**TASK TO COMPLETE**
Among the entries below, count the lines that contain the word "VEXT". Respond with the count only.

**Records from a dataset**
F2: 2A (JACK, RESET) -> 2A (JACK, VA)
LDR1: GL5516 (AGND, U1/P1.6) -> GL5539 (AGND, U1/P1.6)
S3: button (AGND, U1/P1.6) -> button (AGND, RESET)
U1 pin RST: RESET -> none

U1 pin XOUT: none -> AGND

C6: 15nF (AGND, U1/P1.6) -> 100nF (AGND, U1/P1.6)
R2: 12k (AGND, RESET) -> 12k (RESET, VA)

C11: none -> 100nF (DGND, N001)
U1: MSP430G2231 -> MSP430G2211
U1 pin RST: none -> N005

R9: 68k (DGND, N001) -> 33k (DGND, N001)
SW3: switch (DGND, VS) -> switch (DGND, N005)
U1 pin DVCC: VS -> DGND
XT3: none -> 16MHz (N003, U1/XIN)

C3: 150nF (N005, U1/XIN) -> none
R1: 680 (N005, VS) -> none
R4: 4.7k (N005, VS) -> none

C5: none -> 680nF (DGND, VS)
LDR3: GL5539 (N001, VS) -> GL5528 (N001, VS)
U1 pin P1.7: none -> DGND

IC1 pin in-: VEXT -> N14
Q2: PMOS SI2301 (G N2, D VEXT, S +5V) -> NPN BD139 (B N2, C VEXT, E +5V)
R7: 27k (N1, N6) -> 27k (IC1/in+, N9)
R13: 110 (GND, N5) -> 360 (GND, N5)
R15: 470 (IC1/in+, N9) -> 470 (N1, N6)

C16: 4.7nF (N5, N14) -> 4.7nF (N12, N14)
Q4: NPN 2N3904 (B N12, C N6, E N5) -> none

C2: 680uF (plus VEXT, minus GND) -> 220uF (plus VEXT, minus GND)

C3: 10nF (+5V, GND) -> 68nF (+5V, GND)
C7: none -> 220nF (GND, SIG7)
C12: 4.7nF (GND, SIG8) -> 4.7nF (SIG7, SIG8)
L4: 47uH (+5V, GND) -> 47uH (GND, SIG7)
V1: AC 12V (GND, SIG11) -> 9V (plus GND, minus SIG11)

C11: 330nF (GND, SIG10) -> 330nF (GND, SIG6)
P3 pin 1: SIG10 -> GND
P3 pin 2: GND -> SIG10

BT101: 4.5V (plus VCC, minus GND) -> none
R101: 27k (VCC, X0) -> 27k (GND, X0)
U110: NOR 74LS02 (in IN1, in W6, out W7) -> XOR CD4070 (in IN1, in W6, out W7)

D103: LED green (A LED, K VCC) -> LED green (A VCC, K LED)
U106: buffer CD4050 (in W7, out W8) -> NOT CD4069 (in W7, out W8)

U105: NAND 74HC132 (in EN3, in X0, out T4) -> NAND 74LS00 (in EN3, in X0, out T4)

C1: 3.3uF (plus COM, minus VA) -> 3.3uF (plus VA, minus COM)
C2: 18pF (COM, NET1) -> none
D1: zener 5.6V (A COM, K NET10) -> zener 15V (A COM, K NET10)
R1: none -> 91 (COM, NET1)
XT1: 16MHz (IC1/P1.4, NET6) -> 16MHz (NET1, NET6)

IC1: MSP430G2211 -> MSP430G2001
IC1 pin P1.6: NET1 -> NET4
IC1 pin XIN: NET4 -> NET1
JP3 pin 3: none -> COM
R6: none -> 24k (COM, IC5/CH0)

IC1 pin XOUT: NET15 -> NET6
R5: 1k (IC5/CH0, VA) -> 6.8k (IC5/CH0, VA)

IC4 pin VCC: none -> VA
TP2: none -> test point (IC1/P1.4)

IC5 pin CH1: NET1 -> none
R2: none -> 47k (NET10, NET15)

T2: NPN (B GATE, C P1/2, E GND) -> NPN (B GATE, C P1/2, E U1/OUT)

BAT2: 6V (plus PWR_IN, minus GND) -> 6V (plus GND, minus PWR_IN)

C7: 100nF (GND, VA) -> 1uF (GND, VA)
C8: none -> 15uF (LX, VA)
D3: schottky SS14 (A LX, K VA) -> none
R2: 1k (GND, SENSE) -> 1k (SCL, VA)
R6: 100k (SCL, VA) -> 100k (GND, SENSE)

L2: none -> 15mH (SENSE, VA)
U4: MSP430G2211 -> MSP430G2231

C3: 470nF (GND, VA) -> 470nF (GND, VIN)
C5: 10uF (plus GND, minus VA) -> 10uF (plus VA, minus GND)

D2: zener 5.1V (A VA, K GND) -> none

**RESPONSE TO THIS TASK**
3